__WHAT TO DO__.
Give again, word for word, each line below starting at the one that contains "camera: 10 degrees right, 0 degrees up" and ending at the one that contains "(900, 313) = (646, 371): yellow".
+++ RAW DATA +++
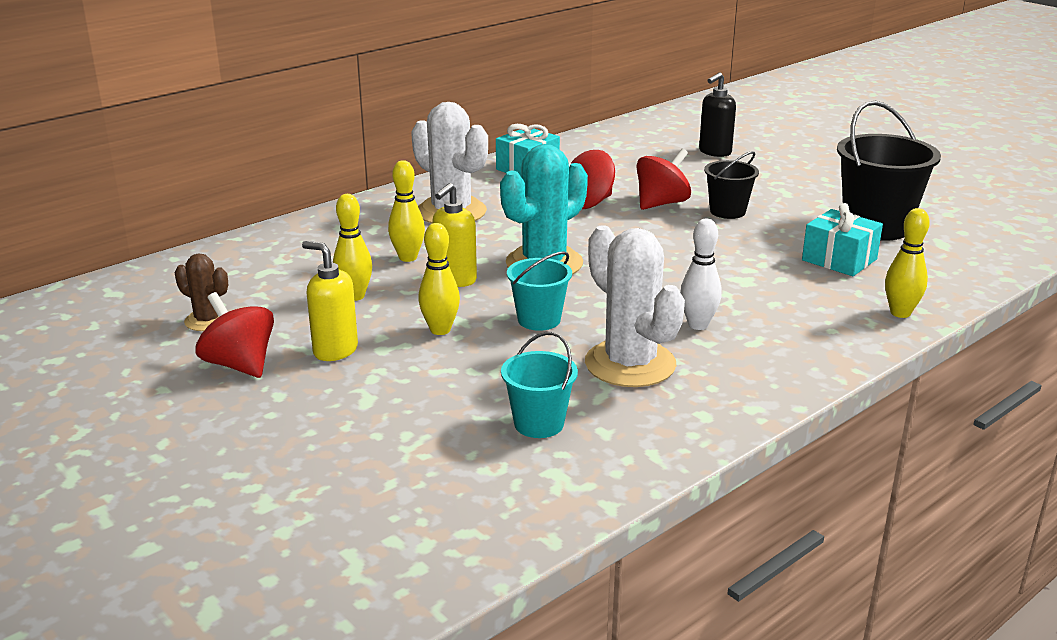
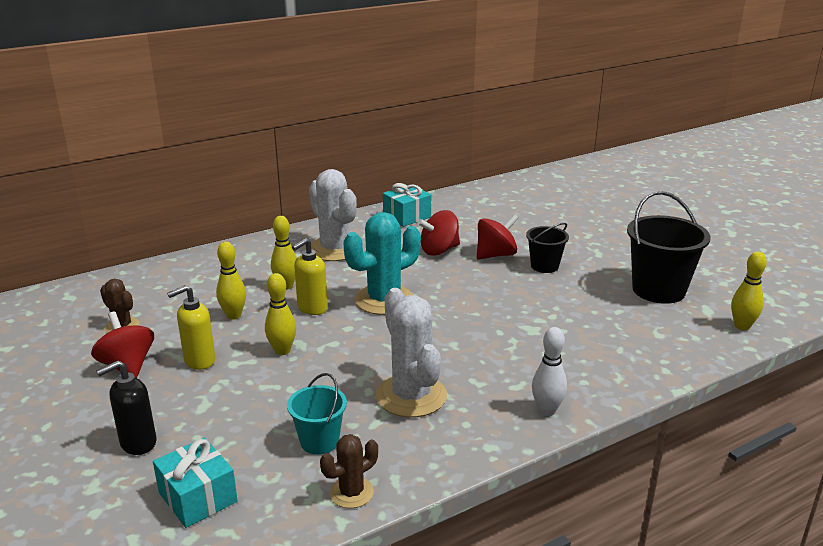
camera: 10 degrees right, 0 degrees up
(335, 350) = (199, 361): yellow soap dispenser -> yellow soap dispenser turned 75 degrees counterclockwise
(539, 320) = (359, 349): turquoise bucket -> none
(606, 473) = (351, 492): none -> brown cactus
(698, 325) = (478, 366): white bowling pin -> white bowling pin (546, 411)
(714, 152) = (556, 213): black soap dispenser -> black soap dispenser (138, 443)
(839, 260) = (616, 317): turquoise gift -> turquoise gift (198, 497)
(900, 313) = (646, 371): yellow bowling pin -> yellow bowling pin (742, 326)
+++
+++ RAW DATA +++
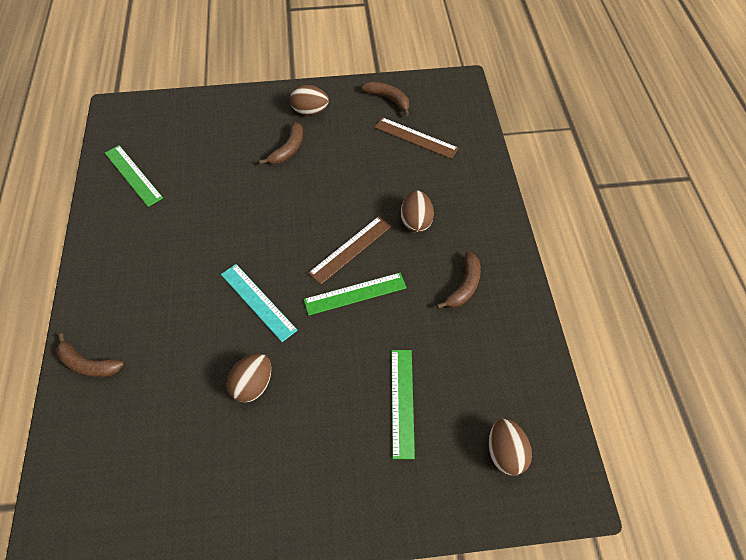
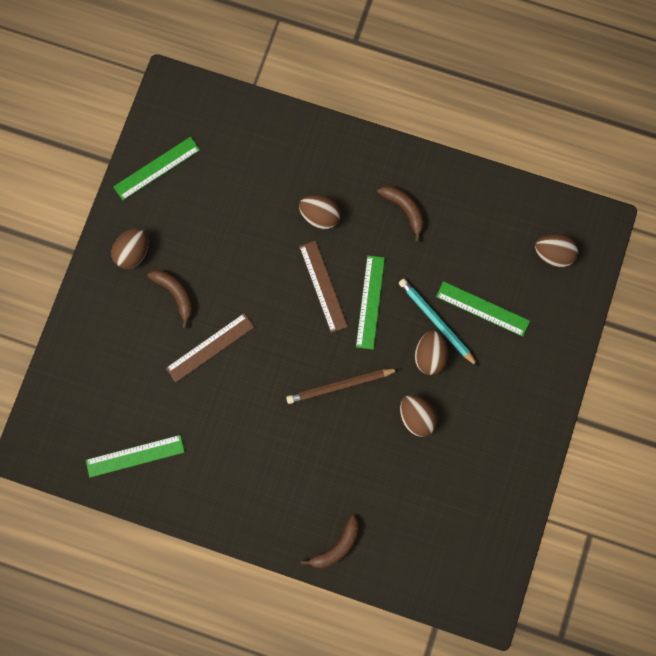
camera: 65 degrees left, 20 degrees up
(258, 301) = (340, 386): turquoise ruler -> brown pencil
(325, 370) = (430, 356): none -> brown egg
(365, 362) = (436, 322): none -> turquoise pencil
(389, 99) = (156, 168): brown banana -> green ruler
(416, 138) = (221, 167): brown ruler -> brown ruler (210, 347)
+++
+++ RAW DATA +++
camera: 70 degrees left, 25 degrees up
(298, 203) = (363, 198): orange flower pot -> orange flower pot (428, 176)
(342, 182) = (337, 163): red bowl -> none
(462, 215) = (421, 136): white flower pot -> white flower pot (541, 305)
+++
__TASK RESPONSE__.
camera: 10 degrees right, 0 degrees up
(335, 350) = (199, 361): yellow soap dispenser -> yellow soap dispenser turned 75 degrees counterclockwise
(539, 320) = (359, 349): turquoise bucket -> none
(606, 473) = (351, 492): none -> brown cactus
(698, 325) = (478, 366): white bowling pin -> white bowling pin (546, 411)
(714, 152) = (556, 213): black soap dispenser -> black soap dispenser (138, 443)
(839, 260) = (616, 317): turquoise gift -> turquoise gift (198, 497)
(900, 313) = (646, 371): yellow bowling pin -> yellow bowling pin (742, 326)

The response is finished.